(Stored records)
+--

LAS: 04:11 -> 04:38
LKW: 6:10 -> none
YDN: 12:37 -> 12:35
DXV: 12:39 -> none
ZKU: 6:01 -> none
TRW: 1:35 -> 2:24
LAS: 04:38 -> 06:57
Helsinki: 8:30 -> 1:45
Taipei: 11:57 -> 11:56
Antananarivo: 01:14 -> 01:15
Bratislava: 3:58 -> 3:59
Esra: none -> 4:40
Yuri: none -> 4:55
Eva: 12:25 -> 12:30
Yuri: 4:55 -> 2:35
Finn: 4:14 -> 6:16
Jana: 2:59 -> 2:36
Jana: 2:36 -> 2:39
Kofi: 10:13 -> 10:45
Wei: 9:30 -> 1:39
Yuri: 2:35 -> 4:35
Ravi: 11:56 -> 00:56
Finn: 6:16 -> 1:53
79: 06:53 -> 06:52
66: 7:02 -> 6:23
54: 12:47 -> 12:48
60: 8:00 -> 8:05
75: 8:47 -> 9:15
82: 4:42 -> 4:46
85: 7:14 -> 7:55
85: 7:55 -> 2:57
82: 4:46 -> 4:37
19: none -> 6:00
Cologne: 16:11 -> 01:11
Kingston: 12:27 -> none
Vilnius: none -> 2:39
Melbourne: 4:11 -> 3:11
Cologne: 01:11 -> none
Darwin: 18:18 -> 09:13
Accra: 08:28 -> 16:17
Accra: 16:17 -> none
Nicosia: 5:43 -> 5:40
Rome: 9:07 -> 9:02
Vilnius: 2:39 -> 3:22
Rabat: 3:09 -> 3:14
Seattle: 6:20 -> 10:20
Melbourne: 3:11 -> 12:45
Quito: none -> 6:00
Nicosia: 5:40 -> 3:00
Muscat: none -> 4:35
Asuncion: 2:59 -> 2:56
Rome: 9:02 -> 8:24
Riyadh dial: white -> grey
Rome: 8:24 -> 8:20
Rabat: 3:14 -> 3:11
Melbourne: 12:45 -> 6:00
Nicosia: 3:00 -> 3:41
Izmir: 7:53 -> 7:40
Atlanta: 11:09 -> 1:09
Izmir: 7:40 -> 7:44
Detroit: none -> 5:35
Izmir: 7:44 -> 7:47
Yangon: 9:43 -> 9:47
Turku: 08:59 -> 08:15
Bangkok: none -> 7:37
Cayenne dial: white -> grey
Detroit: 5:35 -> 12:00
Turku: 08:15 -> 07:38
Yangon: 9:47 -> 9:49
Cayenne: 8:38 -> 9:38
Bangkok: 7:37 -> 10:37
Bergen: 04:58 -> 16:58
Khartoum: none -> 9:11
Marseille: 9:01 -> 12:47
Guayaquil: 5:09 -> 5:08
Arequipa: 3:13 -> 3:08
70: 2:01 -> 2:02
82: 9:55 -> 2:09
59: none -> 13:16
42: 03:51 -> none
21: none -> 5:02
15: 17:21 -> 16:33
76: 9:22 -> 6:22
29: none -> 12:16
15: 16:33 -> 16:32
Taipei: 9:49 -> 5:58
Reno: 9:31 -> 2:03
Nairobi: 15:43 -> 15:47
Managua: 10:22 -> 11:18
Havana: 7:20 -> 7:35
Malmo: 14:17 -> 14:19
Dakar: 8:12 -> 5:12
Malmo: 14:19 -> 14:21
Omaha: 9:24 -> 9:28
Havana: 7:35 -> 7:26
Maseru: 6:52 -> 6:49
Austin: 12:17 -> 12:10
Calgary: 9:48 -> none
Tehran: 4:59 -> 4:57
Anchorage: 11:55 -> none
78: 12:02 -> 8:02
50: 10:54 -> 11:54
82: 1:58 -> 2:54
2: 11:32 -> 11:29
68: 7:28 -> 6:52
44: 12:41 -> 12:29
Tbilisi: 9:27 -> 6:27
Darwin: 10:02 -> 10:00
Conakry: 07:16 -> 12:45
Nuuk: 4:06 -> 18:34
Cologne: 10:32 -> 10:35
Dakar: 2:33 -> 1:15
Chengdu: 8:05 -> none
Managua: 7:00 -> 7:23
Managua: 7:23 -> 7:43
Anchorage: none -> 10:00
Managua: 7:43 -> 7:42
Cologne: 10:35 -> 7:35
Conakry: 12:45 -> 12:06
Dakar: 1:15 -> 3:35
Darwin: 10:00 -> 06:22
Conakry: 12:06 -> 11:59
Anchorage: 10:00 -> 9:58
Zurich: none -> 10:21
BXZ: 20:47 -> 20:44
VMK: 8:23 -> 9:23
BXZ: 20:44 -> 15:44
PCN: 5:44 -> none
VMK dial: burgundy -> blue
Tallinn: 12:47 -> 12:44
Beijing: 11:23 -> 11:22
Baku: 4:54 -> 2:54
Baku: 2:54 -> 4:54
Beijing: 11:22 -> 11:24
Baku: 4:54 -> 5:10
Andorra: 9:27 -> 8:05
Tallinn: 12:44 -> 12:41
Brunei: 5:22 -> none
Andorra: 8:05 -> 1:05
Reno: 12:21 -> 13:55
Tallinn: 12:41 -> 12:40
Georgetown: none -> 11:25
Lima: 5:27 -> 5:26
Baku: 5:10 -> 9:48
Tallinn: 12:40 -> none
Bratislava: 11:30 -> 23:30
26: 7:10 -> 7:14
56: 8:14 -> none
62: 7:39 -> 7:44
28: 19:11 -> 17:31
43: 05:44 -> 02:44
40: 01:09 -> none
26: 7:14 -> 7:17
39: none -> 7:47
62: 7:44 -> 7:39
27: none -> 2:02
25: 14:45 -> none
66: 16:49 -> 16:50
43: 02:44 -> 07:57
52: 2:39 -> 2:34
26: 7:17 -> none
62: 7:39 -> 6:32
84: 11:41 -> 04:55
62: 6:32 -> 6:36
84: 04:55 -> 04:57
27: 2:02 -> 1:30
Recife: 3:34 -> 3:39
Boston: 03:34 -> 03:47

+--

Turn all of the data above into a numbered list, leaving out any blank lines.

1. LAS: 04:11 -> 04:38
2. LKW: 6:10 -> none
3. YDN: 12:37 -> 12:35
4. DXV: 12:39 -> none
5. ZKU: 6:01 -> none
6. TRW: 1:35 -> 2:24
7. LAS: 04:38 -> 06:57
8. Helsinki: 8:30 -> 1:45
9. Taipei: 11:57 -> 11:56
10. Antananarivo: 01:14 -> 01:15
11. Bratislava: 3:58 -> 3:59
12. Esra: none -> 4:40
13. Yuri: none -> 4:55
14. Eva: 12:25 -> 12:30
15. Yuri: 4:55 -> 2:35
16. Finn: 4:14 -> 6:16
17. Jana: 2:59 -> 2:36
18. Jana: 2:36 -> 2:39
19. Kofi: 10:13 -> 10:45
20. Wei: 9:30 -> 1:39
21. Yuri: 2:35 -> 4:35
22. Ravi: 11:56 -> 00:56
23. Finn: 6:16 -> 1:53
24. 79: 06:53 -> 06:52
25. 66: 7:02 -> 6:23
26. 54: 12:47 -> 12:48
27. 60: 8:00 -> 8:05
28. 75: 8:47 -> 9:15
29. 82: 4:42 -> 4:46
30. 85: 7:14 -> 7:55
31. 85: 7:55 -> 2:57
32. 82: 4:46 -> 4:37
33. 19: none -> 6:00
34. Cologne: 16:11 -> 01:11
35. Kingston: 12:27 -> none
36. Vilnius: none -> 2:39
37. Melbourne: 4:11 -> 3:11
38. Cologne: 01:11 -> none
39. Darwin: 18:18 -> 09:13
40. Accra: 08:28 -> 16:17
41. Accra: 16:17 -> none
42. Nicosia: 5:43 -> 5:40
43. Rome: 9:07 -> 9:02
44. Vilnius: 2:39 -> 3:22
45. Rabat: 3:09 -> 3:14
46. Seattle: 6:20 -> 10:20
47. Melbourne: 3:11 -> 12:45
48. Quito: none -> 6:00
49. Nicosia: 5:40 -> 3:00
50. Muscat: none -> 4:35
51. Asuncion: 2:59 -> 2:56
52. Rome: 9:02 -> 8:24
53. Riyadh dial: white -> grey
54. Rome: 8:24 -> 8:20
55. Rabat: 3:14 -> 3:11
56. Melbourne: 12:45 -> 6:00
57. Nicosia: 3:00 -> 3:41
58. Izmir: 7:53 -> 7:40
59. Atlanta: 11:09 -> 1:09
60. Izmir: 7:40 -> 7:44
61. Detroit: none -> 5:35
62. Izmir: 7:44 -> 7:47
63. Yangon: 9:43 -> 9:47
64. Turku: 08:59 -> 08:15
65. Bangkok: none -> 7:37
66. Cayenne dial: white -> grey
67. Detroit: 5:35 -> 12:00
68. Turku: 08:15 -> 07:38
69. Yangon: 9:47 -> 9:49
70. Cayenne: 8:38 -> 9:38
71. Bangkok: 7:37 -> 10:37
72. Bergen: 04:58 -> 16:58
73. Khartoum: none -> 9:11
74. Marseille: 9:01 -> 12:47
75. Guayaquil: 5:09 -> 5:08
76. Arequipa: 3:13 -> 3:08
77. 70: 2:01 -> 2:02
78. 82: 9:55 -> 2:09
79. 59: none -> 13:16
80. 42: 03:51 -> none
81. 21: none -> 5:02
82. 15: 17:21 -> 16:33
83. 76: 9:22 -> 6:22
84. 29: none -> 12:16
85. 15: 16:33 -> 16:32
86. Taipei: 9:49 -> 5:58
87. Reno: 9:31 -> 2:03
88. Nairobi: 15:43 -> 15:47
89. Managua: 10:22 -> 11:18
90. Havana: 7:20 -> 7:35
91. Malmo: 14:17 -> 14:19
92. Dakar: 8:12 -> 5:12
93. Malmo: 14:19 -> 14:21
94. Omaha: 9:24 -> 9:28
95. Havana: 7:35 -> 7:26
96. Maseru: 6:52 -> 6:49
97. Austin: 12:17 -> 12:10
98. Calgary: 9:48 -> none
99. Tehran: 4:59 -> 4:57
100. Anchorage: 11:55 -> none
101. 78: 12:02 -> 8:02
102. 50: 10:54 -> 11:54
103. 82: 1:58 -> 2:54
104. 2: 11:32 -> 11:29
105. 68: 7:28 -> 6:52
106. 44: 12:41 -> 12:29
107. Tbilisi: 9:27 -> 6:27
108. Darwin: 10:02 -> 10:00
109. Conakry: 07:16 -> 12:45
110. Nuuk: 4:06 -> 18:34
111. Cologne: 10:32 -> 10:35
112. Dakar: 2:33 -> 1:15
113. Chengdu: 8:05 -> none
114. Managua: 7:00 -> 7:23
115. Managua: 7:23 -> 7:43
116. Anchorage: none -> 10:00
117. Managua: 7:43 -> 7:42
118. Cologne: 10:35 -> 7:35
119. Conakry: 12:45 -> 12:06
120. Dakar: 1:15 -> 3:35
121. Darwin: 10:00 -> 06:22
122. Conakry: 12:06 -> 11:59
123. Anchorage: 10:00 -> 9:58
124. Zurich: none -> 10:21
125. BXZ: 20:47 -> 20:44
126. VMK: 8:23 -> 9:23
127. BXZ: 20:44 -> 15:44
128. PCN: 5:44 -> none
129. VMK dial: burgundy -> blue
130. Tallinn: 12:47 -> 12:44
131. Beijing: 11:23 -> 11:22
132. Baku: 4:54 -> 2:54
133. Baku: 2:54 -> 4:54
134. Beijing: 11:22 -> 11:24
135. Baku: 4:54 -> 5:10
136. Andorra: 9:27 -> 8:05
137. Tallinn: 12:44 -> 12:41
138. Brunei: 5:22 -> none
139. Andorra: 8:05 -> 1:05
140. Reno: 12:21 -> 13:55
141. Tallinn: 12:41 -> 12:40
142. Georgetown: none -> 11:25
143. Lima: 5:27 -> 5:26
144. Baku: 5:10 -> 9:48
145. Tallinn: 12:40 -> none
146. Bratislava: 11:30 -> 23:30
147. 26: 7:10 -> 7:14
148. 56: 8:14 -> none
149. 62: 7:39 -> 7:44
150. 28: 19:11 -> 17:31
151. 43: 05:44 -> 02:44
152. 40: 01:09 -> none
153. 26: 7:14 -> 7:17
154. 39: none -> 7:47
155. 62: 7:44 -> 7:39
156. 27: none -> 2:02
157. 25: 14:45 -> none
158. 66: 16:49 -> 16:50
159. 43: 02:44 -> 07:57
160. 52: 2:39 -> 2:34
161. 26: 7:17 -> none
162. 62: 7:39 -> 6:32
163. 84: 11:41 -> 04:55
164. 62: 6:32 -> 6:36
165. 84: 04:55 -> 04:57
166. 27: 2:02 -> 1:30
167. Recife: 3:34 -> 3:39
168. Boston: 03:34 -> 03:47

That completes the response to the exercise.